» **TASK BRIEF**:
How many lines in these records hold the string "Target"? Reply with the number alone.

### EXERCISE DATA

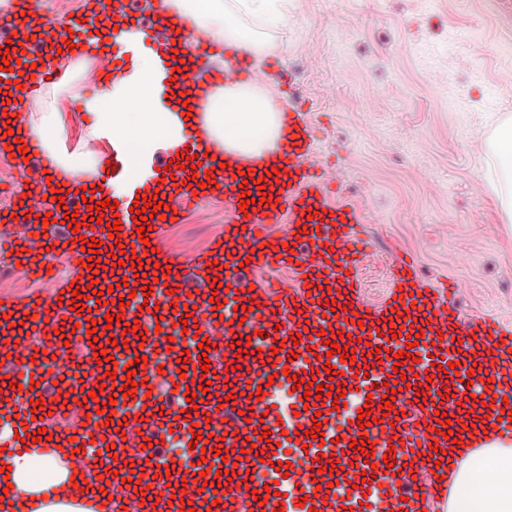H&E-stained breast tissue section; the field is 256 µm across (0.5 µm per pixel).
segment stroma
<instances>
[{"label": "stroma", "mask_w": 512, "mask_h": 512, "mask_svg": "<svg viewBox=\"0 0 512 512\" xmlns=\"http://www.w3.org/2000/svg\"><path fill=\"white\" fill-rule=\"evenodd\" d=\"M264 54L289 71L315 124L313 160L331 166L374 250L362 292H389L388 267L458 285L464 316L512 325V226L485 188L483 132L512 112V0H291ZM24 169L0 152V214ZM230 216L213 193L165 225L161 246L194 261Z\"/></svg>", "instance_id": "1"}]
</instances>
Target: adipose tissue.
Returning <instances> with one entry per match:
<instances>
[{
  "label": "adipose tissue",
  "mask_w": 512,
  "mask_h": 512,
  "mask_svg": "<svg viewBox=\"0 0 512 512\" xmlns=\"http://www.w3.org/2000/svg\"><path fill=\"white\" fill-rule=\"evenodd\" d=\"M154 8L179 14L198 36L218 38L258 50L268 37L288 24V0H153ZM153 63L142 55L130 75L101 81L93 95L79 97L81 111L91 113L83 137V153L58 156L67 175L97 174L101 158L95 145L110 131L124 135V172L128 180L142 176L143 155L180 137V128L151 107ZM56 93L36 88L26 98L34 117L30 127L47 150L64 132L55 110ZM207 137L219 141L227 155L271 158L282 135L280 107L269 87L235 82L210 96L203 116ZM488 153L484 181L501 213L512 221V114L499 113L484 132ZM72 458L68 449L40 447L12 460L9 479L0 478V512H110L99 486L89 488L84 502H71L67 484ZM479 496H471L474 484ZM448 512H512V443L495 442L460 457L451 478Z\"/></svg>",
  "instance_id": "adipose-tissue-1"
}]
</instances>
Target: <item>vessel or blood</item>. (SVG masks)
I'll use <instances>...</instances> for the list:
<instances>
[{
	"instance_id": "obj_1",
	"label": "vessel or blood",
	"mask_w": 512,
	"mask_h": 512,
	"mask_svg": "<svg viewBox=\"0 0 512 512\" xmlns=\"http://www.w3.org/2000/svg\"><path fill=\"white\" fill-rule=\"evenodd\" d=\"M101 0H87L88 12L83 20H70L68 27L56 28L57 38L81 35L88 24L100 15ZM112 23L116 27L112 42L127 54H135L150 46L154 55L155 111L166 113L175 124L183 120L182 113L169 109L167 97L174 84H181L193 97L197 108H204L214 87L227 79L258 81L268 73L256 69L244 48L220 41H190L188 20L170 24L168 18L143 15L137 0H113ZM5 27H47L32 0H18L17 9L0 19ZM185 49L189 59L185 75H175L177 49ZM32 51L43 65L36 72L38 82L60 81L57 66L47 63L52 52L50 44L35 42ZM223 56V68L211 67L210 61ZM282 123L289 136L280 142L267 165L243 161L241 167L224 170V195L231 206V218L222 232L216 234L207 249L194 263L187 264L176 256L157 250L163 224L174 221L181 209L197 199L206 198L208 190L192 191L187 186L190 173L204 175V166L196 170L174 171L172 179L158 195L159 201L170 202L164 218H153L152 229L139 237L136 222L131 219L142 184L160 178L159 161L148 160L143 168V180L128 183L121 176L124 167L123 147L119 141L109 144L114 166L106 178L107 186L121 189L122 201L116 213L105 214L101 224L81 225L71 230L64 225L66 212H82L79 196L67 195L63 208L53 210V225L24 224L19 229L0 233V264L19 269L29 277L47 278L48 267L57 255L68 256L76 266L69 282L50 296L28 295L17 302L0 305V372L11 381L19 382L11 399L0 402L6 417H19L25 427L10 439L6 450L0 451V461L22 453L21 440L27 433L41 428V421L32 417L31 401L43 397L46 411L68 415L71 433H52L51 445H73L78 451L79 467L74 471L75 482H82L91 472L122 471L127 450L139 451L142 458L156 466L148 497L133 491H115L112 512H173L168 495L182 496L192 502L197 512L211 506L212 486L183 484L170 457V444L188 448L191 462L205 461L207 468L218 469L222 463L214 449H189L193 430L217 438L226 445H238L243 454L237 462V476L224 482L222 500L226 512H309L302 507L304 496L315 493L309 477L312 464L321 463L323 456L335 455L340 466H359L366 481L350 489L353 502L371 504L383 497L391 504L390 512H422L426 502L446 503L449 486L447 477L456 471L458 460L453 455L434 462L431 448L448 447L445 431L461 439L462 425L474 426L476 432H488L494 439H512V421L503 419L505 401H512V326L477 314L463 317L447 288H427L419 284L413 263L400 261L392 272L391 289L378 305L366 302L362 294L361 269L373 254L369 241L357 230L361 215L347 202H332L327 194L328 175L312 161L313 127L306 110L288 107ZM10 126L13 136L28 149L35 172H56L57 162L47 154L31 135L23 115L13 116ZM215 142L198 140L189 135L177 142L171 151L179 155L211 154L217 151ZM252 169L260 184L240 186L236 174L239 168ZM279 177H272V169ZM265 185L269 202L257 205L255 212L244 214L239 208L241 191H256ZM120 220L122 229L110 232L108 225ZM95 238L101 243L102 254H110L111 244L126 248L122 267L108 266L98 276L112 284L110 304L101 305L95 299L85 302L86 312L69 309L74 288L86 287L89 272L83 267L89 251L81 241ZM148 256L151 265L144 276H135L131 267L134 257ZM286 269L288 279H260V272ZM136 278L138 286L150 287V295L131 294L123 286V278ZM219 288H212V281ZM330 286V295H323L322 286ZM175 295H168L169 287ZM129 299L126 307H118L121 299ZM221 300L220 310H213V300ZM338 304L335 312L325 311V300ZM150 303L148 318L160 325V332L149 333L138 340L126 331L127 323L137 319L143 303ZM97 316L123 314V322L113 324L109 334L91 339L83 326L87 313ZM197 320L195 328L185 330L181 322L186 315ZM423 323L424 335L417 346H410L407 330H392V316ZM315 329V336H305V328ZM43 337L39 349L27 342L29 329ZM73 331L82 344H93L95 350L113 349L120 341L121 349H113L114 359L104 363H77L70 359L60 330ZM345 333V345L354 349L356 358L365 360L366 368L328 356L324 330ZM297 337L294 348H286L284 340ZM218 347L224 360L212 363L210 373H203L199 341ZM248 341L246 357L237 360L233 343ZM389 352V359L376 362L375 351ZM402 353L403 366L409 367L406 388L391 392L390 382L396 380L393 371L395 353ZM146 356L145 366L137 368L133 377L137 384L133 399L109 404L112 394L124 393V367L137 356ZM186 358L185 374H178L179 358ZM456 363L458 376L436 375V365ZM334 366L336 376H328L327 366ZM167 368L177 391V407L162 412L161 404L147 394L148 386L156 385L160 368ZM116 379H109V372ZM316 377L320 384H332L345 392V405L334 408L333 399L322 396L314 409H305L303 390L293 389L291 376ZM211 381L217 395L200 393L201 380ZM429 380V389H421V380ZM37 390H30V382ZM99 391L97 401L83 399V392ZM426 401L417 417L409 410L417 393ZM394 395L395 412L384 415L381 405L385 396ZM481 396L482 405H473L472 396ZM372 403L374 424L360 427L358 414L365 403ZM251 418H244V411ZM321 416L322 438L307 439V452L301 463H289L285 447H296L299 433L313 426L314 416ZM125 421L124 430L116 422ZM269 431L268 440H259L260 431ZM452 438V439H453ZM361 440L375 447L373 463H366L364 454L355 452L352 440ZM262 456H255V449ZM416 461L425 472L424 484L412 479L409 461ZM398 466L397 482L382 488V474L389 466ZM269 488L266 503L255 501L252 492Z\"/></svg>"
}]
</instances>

######

» **RESULT OF THE TASK**:
2